## WHAT THE TASK ASKS
Starting at the first line of the data below, write out each line exactly until you reach the line containing "L3: none -> 15uH (GND, TRIG)", and include that line too.

DATA PROVIDED section start

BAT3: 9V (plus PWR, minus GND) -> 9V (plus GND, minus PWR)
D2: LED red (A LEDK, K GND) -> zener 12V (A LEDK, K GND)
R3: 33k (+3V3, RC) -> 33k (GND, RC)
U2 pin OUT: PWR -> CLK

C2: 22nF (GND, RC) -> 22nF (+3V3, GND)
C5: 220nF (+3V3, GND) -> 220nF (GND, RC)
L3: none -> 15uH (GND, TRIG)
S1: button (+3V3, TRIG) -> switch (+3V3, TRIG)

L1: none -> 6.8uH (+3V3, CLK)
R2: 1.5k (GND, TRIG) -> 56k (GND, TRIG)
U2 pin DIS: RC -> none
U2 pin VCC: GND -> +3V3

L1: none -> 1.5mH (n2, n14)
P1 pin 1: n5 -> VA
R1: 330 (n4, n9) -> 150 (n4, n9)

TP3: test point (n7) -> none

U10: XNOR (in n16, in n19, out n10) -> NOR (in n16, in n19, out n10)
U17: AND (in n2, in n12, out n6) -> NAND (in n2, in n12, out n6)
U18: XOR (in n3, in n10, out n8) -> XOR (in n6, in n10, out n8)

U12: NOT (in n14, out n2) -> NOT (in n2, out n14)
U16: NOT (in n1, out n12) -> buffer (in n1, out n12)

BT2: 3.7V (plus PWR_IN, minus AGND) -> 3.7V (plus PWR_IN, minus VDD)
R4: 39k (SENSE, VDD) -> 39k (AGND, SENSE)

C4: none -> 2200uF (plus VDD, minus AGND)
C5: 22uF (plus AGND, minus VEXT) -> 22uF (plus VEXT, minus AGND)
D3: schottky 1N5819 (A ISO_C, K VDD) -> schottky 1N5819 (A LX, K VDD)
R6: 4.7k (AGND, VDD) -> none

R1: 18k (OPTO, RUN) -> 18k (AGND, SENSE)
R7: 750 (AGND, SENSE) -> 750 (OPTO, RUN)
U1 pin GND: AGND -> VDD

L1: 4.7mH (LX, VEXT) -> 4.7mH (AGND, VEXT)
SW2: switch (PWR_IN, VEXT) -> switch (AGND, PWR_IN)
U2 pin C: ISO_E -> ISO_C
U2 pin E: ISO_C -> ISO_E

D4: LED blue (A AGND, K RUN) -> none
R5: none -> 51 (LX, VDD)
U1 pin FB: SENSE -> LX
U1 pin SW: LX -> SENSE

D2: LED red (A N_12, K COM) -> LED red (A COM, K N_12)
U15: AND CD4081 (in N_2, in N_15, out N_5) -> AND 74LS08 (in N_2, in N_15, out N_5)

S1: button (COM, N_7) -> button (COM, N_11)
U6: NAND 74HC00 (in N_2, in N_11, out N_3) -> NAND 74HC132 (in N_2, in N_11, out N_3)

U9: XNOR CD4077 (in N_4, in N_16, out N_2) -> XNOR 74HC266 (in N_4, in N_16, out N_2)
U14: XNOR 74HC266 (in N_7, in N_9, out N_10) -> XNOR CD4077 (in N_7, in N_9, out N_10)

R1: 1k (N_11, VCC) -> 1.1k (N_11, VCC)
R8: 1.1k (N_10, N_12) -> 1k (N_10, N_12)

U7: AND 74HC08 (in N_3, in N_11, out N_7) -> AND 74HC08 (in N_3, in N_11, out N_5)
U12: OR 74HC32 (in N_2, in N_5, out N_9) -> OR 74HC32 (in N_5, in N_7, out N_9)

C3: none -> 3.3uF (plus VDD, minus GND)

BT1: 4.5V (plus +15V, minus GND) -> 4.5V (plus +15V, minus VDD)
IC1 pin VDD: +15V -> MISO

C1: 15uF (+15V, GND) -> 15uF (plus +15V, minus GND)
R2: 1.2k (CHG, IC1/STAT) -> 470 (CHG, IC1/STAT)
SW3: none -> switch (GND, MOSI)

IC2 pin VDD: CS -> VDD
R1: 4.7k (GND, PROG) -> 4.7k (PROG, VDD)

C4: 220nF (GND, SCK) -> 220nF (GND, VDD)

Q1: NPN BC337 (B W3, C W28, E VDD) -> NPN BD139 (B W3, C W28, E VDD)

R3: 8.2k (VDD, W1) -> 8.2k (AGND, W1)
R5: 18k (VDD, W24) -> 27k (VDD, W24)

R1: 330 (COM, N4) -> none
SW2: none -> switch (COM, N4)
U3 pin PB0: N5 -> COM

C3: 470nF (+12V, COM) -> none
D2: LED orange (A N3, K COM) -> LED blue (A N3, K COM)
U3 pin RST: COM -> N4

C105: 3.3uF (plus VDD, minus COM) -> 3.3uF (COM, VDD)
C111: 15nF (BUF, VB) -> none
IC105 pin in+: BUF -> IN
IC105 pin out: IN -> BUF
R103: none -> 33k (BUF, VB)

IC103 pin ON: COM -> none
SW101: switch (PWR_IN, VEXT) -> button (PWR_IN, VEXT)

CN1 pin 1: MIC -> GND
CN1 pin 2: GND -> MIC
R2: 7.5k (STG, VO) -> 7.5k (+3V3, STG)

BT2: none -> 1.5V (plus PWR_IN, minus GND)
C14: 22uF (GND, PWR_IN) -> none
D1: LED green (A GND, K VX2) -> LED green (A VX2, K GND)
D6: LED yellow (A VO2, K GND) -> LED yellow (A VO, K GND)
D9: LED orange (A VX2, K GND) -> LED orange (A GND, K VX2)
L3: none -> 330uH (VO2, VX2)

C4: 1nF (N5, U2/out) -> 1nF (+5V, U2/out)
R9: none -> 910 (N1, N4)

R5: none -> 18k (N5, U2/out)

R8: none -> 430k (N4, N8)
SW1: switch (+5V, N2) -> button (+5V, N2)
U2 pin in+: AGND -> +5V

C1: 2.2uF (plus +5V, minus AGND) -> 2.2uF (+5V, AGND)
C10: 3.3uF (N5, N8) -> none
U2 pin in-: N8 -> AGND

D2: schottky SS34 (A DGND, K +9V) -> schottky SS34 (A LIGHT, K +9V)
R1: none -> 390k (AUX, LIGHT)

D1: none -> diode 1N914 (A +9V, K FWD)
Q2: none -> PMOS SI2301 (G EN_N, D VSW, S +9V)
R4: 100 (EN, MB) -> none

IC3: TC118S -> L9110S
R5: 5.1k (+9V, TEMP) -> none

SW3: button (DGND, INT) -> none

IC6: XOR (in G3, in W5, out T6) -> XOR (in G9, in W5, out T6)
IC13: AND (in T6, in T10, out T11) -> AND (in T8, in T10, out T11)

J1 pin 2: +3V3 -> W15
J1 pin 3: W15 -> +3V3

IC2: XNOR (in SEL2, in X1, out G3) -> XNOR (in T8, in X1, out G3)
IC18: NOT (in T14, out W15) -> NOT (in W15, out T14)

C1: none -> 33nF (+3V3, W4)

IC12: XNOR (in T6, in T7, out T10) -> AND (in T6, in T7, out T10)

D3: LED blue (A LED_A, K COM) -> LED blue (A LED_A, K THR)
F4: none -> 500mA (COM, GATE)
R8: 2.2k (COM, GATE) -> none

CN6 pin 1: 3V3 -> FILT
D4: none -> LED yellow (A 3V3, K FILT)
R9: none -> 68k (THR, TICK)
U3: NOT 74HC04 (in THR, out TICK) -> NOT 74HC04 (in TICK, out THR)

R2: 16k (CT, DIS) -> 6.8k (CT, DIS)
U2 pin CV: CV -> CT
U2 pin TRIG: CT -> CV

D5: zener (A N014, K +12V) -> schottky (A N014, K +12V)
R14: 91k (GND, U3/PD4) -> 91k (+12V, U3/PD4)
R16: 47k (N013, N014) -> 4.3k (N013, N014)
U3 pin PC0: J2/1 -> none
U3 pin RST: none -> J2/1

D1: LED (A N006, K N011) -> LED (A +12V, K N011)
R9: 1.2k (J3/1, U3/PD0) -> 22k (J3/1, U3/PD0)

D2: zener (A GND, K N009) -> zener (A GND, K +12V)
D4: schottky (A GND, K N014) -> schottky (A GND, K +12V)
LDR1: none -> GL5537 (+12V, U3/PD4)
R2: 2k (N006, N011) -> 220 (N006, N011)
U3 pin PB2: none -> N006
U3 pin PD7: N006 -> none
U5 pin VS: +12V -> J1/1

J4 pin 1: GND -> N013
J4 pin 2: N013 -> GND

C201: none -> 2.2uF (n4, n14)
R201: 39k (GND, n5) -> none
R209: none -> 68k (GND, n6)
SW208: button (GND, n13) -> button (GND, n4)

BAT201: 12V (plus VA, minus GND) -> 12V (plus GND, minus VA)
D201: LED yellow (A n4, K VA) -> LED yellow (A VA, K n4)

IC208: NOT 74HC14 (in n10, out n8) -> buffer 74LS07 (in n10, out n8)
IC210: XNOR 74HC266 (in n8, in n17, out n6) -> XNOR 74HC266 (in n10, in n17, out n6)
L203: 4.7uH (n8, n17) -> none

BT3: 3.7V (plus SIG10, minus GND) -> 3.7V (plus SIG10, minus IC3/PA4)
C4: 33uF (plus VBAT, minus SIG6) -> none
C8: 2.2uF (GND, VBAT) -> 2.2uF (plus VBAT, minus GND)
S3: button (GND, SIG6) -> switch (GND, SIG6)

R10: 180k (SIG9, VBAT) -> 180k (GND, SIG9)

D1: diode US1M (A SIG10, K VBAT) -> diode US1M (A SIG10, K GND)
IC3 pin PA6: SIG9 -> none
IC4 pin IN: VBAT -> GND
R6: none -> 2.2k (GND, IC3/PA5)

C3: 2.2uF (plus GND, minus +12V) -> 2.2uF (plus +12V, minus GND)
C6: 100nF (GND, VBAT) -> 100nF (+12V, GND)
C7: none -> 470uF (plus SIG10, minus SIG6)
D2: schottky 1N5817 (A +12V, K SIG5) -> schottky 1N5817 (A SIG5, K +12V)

DATA PROVIDED section end

## OUTPUT FOR THIS TASK
BAT3: 9V (plus PWR, minus GND) -> 9V (plus GND, minus PWR)
D2: LED red (A LEDK, K GND) -> zener 12V (A LEDK, K GND)
R3: 33k (+3V3, RC) -> 33k (GND, RC)
U2 pin OUT: PWR -> CLK

C2: 22nF (GND, RC) -> 22nF (+3V3, GND)
C5: 220nF (+3V3, GND) -> 220nF (GND, RC)
L3: none -> 15uH (GND, TRIG)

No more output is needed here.